(Scene images with change listings)
·····

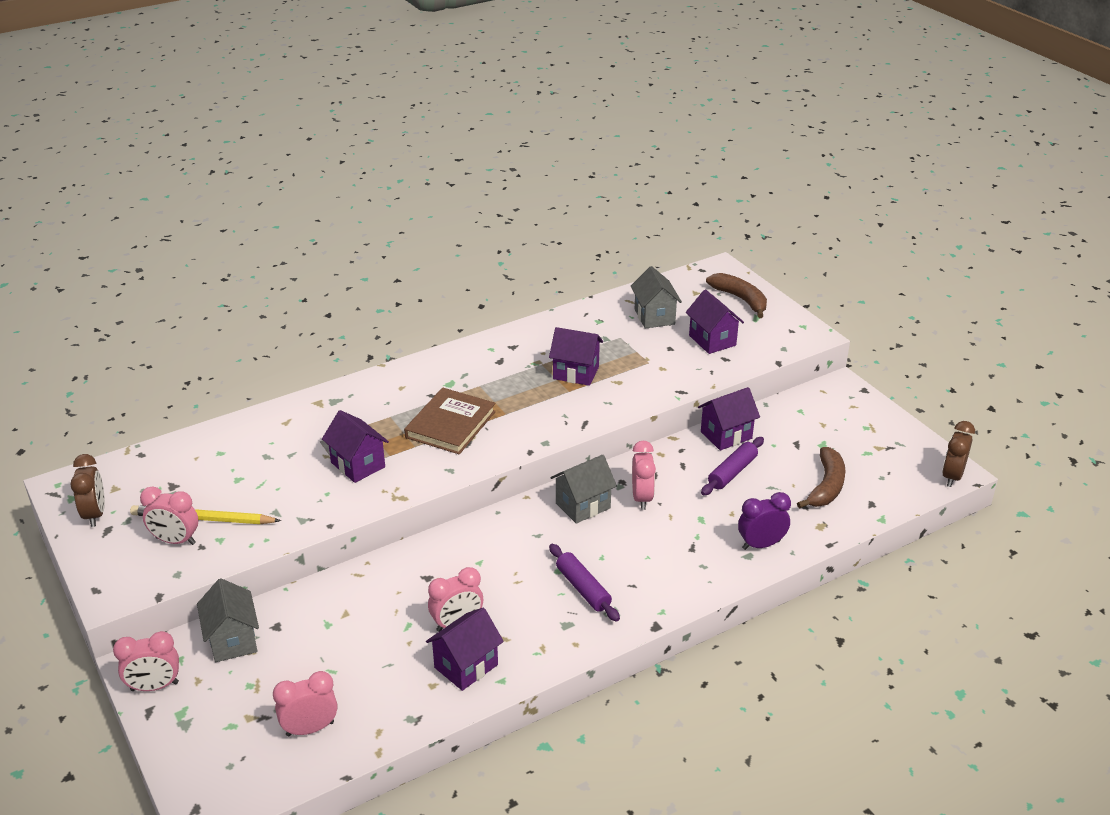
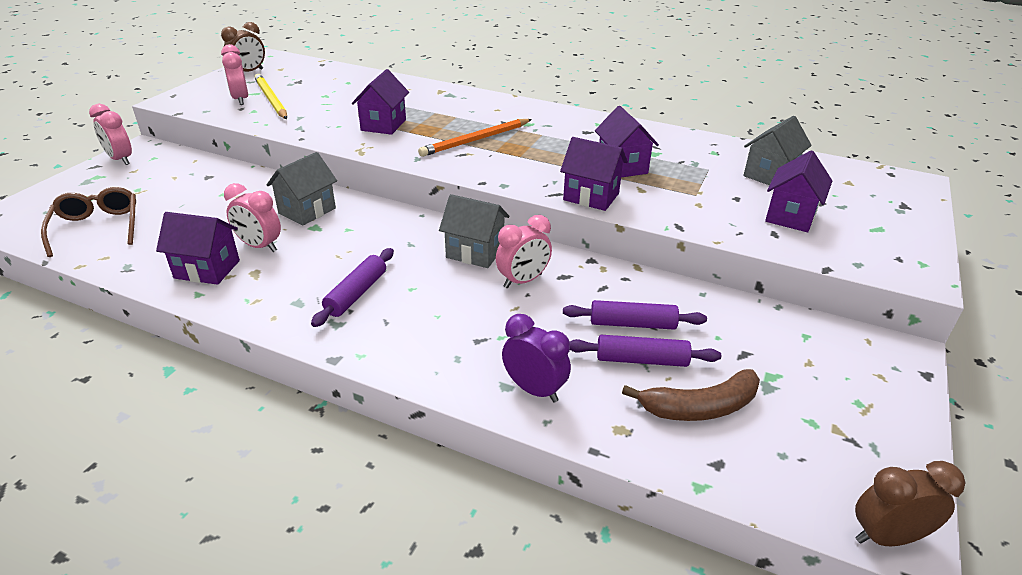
camera: 55 degrees right, 0 degrees up
(233, 640) = (183, 167): grey house -> grey house (307, 211)
(310, 729) = (97, 227): pink clock -> brown glasses
(450, 424) = (476, 140): brown book -> orange pencil
(726, 435) = (687, 298): purple house -> purple house (591, 197)
(740, 299) = (889, 209): brown banana -> none
(769, 486) = (641, 360): none -> purple rolling pin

·····

**TASK TO CARRY OUT**
Every line containing the string "brown" in the entries should be counted; give the resulting number and nothing else.

**TASK OUTPUT**
3